» **ASSIGNMENT**: The expected result is a verbatim repetition of the lines from the start of the entries through the line containing "(184, 407) = (461, 274): orange", with the pictures removed.

» **Image sets with object changes**:
##########

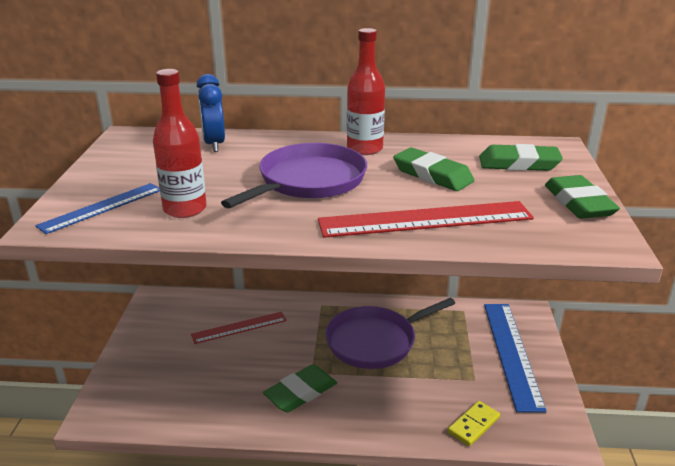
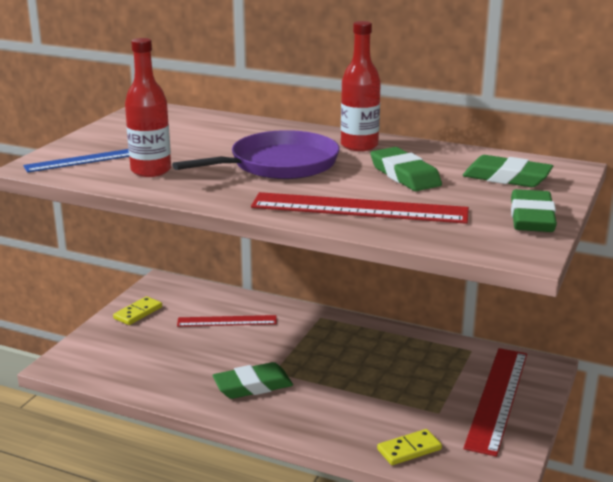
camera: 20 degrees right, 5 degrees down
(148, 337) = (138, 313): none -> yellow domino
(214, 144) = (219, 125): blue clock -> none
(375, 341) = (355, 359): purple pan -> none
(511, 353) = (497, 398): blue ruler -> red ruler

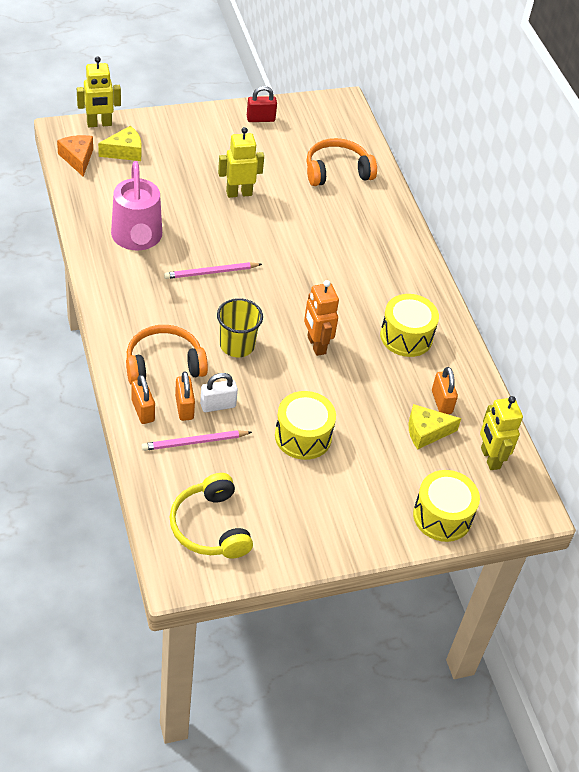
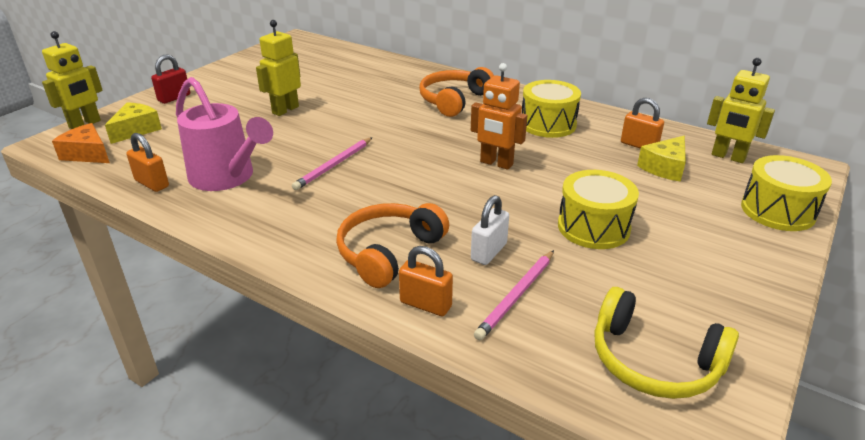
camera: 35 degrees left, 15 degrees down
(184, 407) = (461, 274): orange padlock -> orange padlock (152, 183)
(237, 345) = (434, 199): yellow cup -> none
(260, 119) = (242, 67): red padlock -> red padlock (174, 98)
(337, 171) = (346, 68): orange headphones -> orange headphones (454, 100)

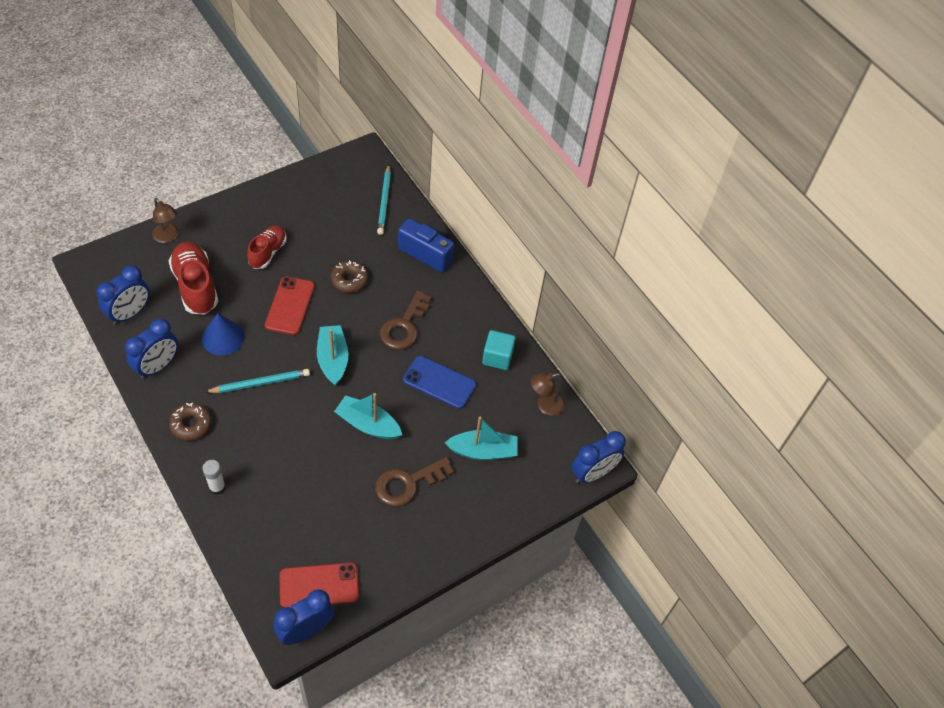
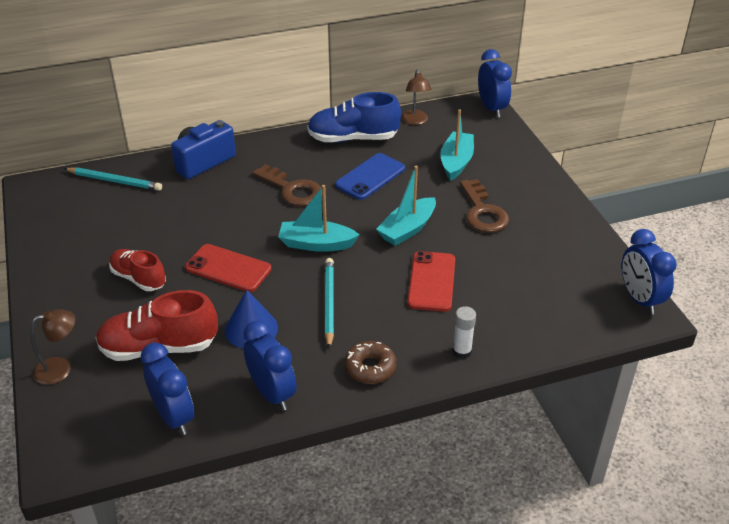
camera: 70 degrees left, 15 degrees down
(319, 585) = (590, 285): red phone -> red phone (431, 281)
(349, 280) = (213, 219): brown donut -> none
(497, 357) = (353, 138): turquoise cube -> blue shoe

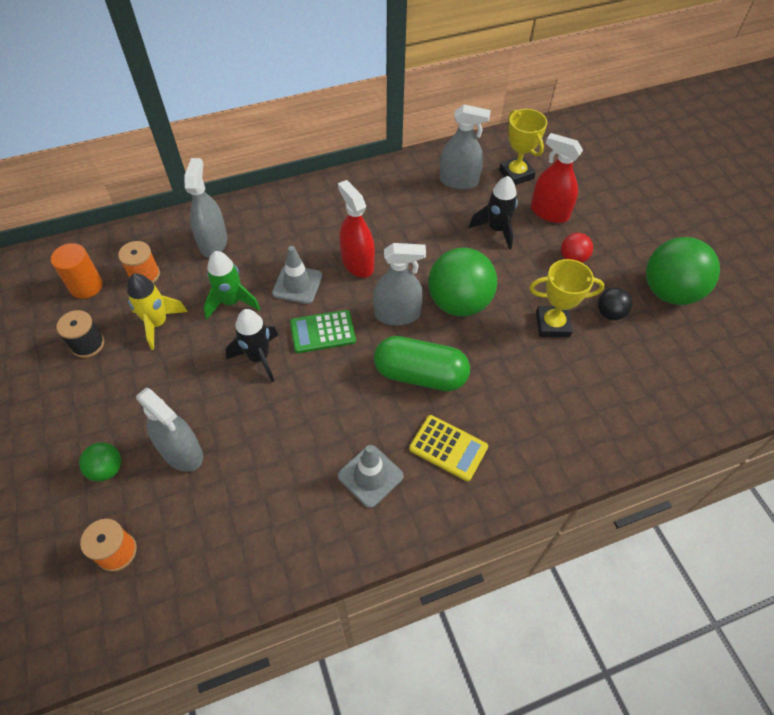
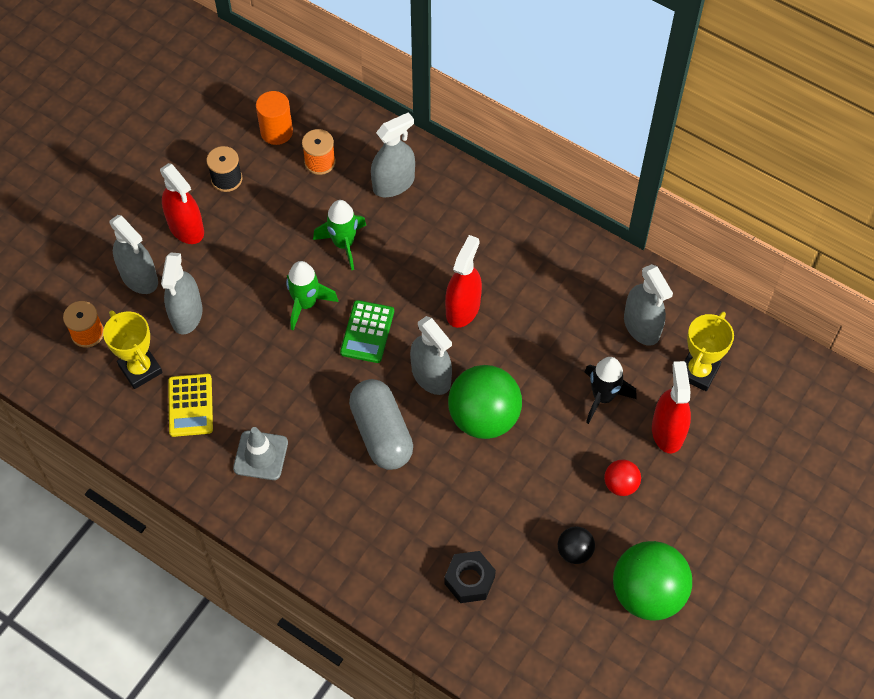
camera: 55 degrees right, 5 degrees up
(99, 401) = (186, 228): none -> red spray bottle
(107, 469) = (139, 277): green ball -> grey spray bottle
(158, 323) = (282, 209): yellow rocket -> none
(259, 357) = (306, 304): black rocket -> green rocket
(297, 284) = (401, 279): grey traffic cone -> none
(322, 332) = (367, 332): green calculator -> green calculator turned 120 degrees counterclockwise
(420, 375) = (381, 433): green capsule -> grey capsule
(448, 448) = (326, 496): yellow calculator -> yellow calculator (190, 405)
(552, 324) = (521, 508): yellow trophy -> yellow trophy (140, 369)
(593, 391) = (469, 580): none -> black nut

##########

» **RESPONSE AREA**:
camera: 20 degrees right, 5 degrees down
(148, 337) = (138, 313): none -> yellow domino
(214, 144) = (219, 125): blue clock -> none
(375, 341) = (355, 359): purple pan -> none
(511, 353) = (497, 398): blue ruler -> red ruler

camera: 35 degrees left, 15 degrees down
(184, 407) = (461, 274): orange padlock -> orange padlock (152, 183)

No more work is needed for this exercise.